• WHAT YOU NEED TO DO
All of the data should be repeated exactly; pictures are not part of the copy.

• INFORMATION PROVIDED
<<<<
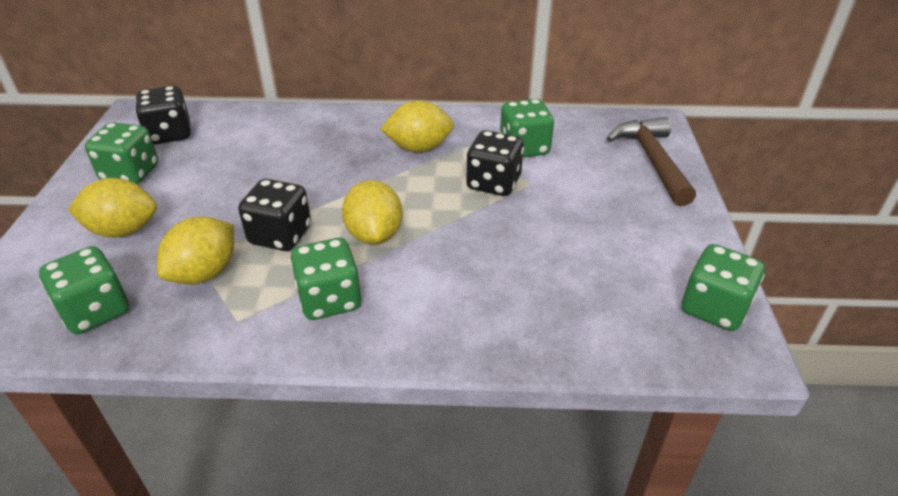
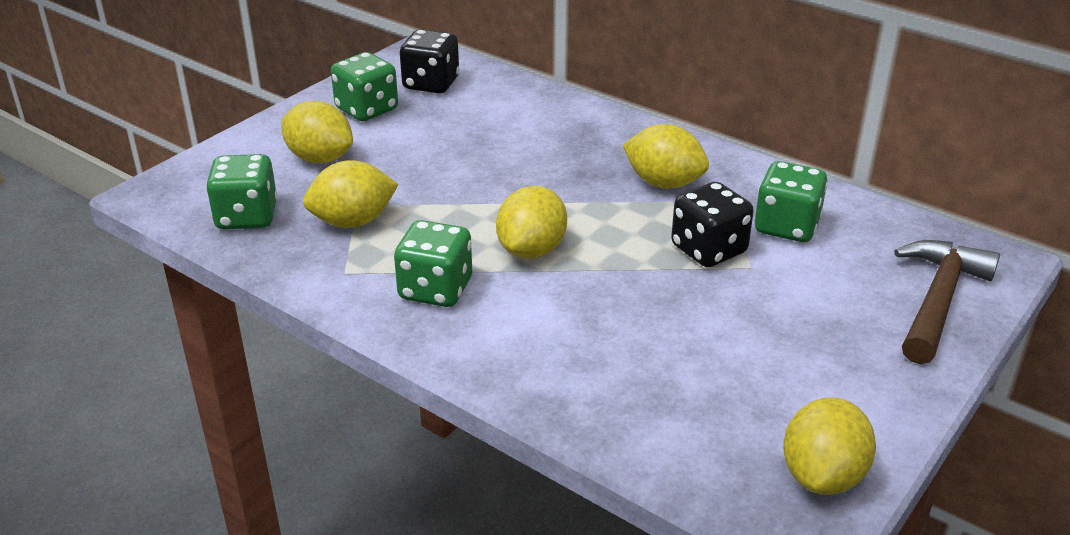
camera: 35 degrees right, 5 degrees down
(280, 235) = (445, 215): black dice -> none
(714, 308) = (822, 476): green dice -> yellow lemon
>>>>
• RESULT OF THE EXERCISE
camera: 35 degrees right, 5 degrees down
(280, 235) = (445, 215): black dice -> none
(714, 308) = (822, 476): green dice -> yellow lemon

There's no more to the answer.